Spatial reasoning data:
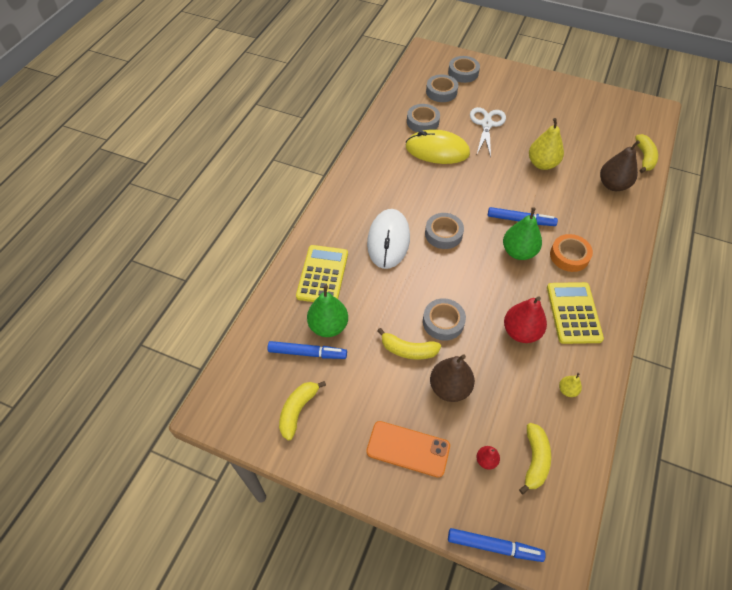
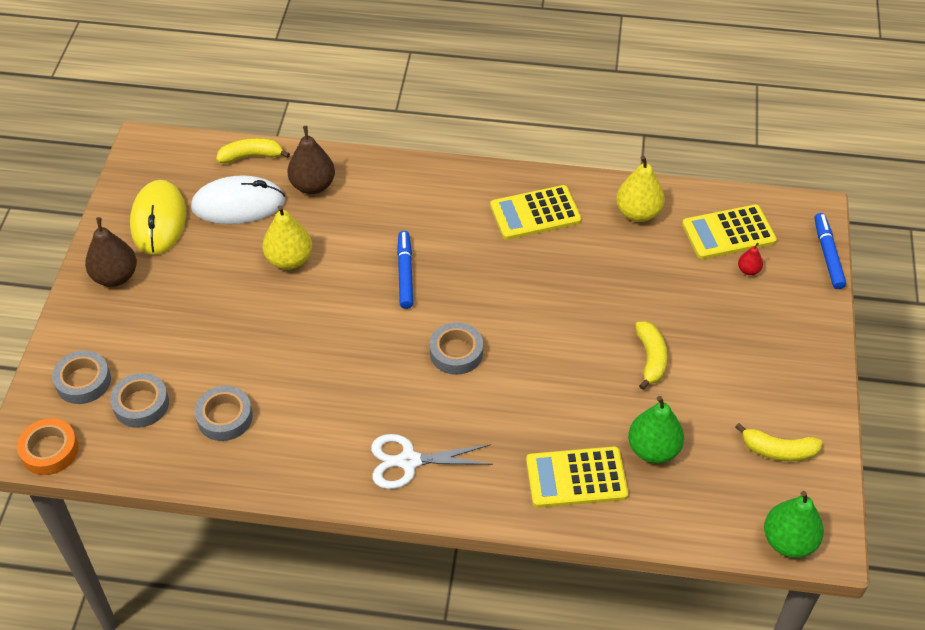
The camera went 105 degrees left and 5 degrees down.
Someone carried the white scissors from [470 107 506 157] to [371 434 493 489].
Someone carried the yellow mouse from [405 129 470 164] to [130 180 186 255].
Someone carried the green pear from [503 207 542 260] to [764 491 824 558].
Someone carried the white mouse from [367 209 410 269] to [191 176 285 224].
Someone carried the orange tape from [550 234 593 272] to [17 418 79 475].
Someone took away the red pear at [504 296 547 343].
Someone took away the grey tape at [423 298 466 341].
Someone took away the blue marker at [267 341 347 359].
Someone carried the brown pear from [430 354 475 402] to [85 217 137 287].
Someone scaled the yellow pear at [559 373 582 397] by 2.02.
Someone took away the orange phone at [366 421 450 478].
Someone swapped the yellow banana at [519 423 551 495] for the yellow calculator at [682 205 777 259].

Your goal | With the pictures omitted, repeat the full set of records above exactly.

Your solution |
The camera went 105 degrees left and 5 degrees down.
Someone carried the white scissors from [470 107 506 157] to [371 434 493 489].
Someone carried the yellow mouse from [405 129 470 164] to [130 180 186 255].
Someone carried the green pear from [503 207 542 260] to [764 491 824 558].
Someone carried the white mouse from [367 209 410 269] to [191 176 285 224].
Someone carried the orange tape from [550 234 593 272] to [17 418 79 475].
Someone took away the red pear at [504 296 547 343].
Someone took away the grey tape at [423 298 466 341].
Someone took away the blue marker at [267 341 347 359].
Someone carried the brown pear from [430 354 475 402] to [85 217 137 287].
Someone scaled the yellow pear at [559 373 582 397] by 2.02.
Someone took away the orange phone at [366 421 450 478].
Someone swapped the yellow banana at [519 423 551 495] for the yellow calculator at [682 205 777 259].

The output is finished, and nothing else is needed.